Supplied entries:
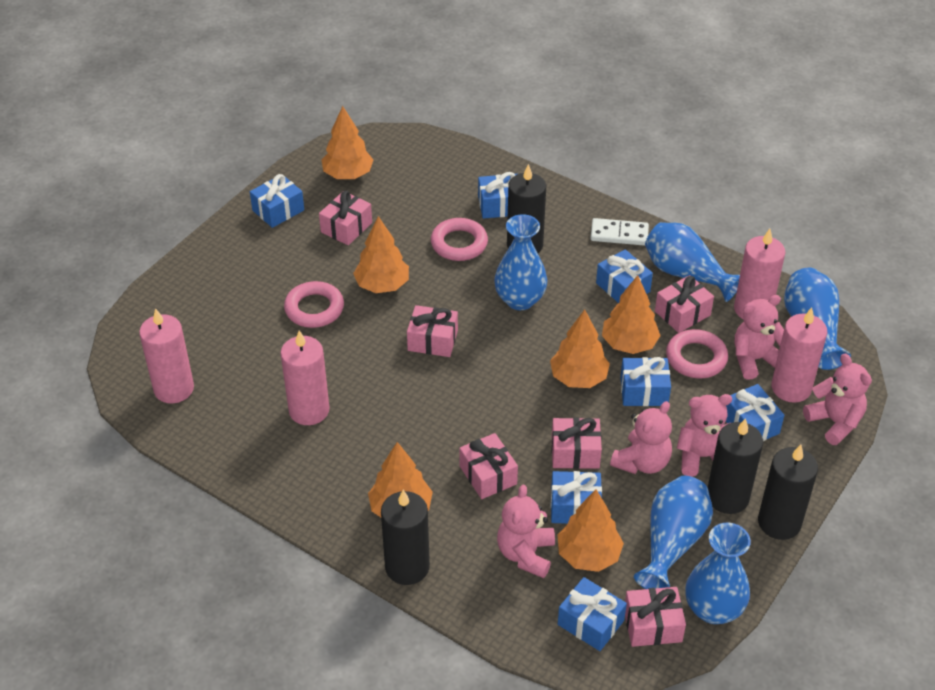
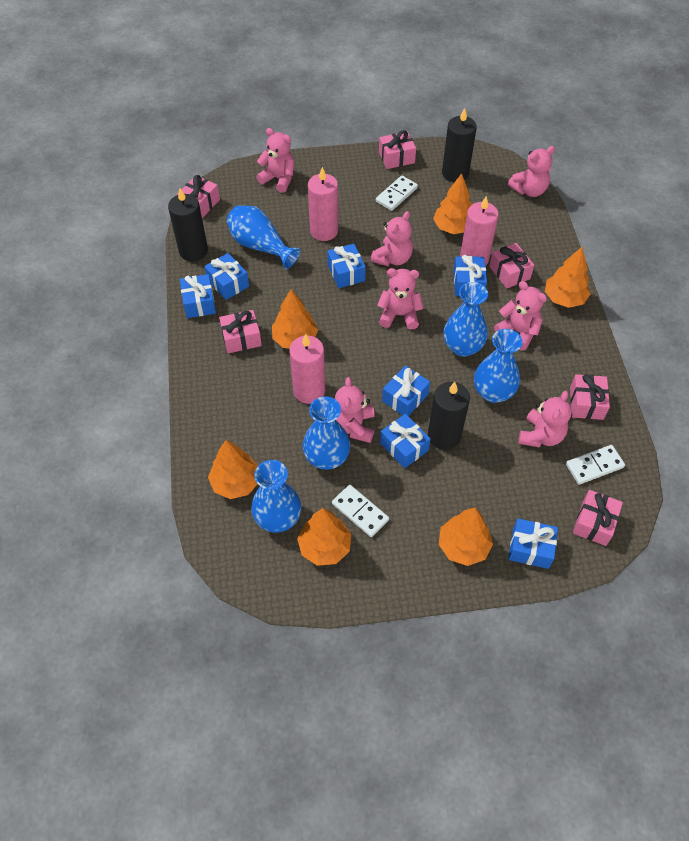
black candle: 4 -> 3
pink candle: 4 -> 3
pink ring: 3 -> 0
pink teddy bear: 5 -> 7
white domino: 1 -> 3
==
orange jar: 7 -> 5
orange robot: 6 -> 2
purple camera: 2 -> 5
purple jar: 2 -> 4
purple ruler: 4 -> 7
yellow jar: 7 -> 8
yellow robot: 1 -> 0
--
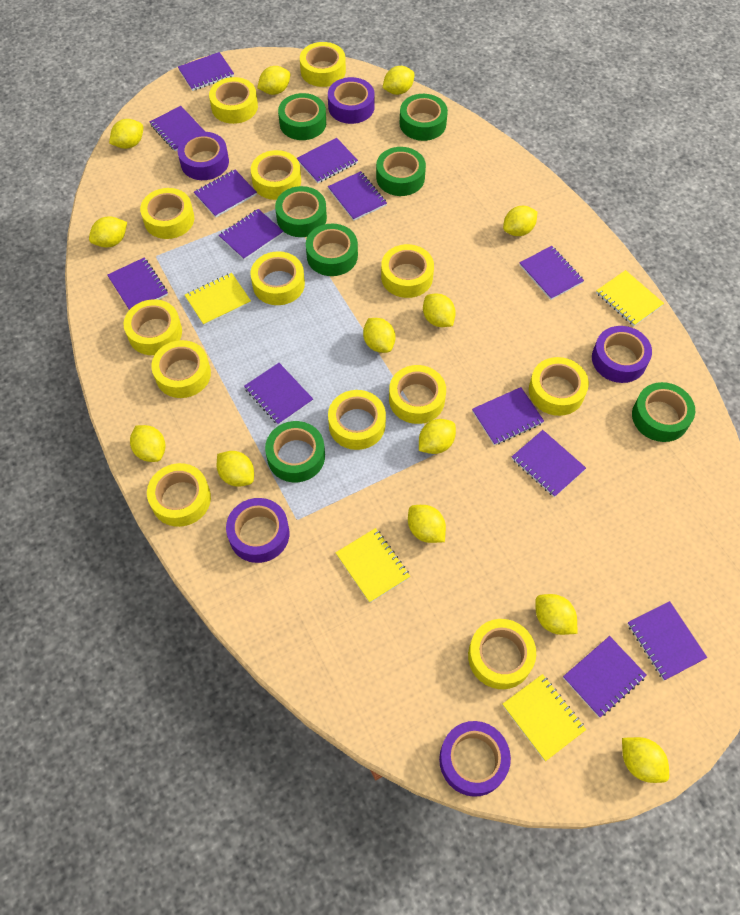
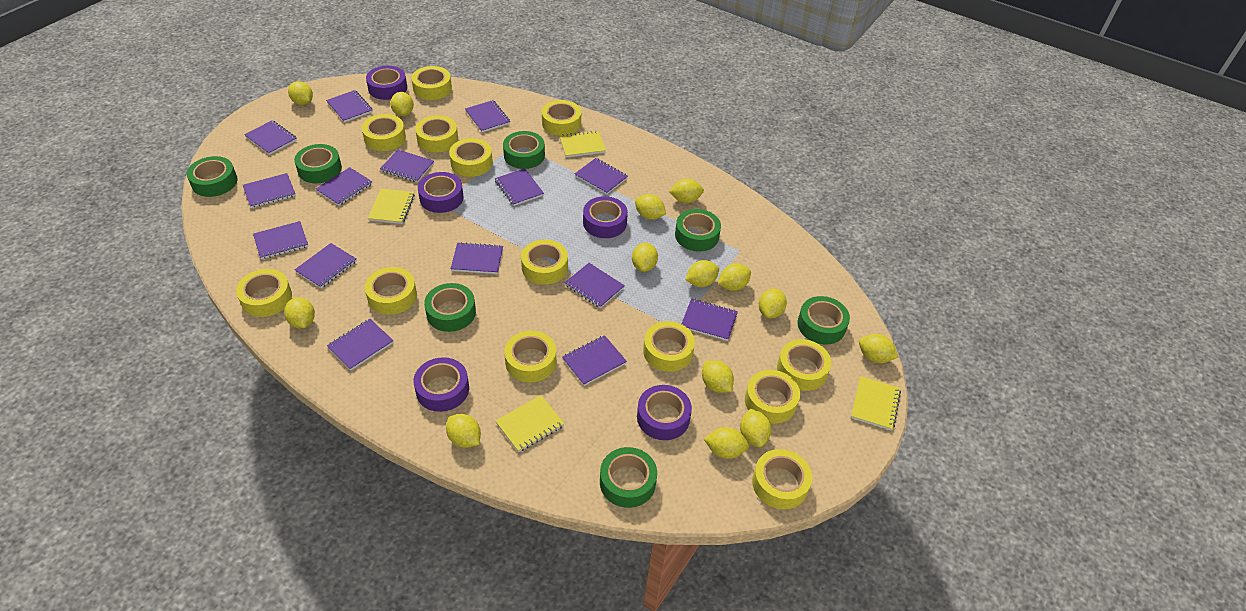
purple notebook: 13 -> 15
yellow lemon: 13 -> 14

What is being asked:
Your response should be the lines of the entries above that include the string "purple".

Answer to this exercise:
purple camera: 2 -> 5
purple jar: 2 -> 4
purple ruler: 4 -> 7
purple notebook: 13 -> 15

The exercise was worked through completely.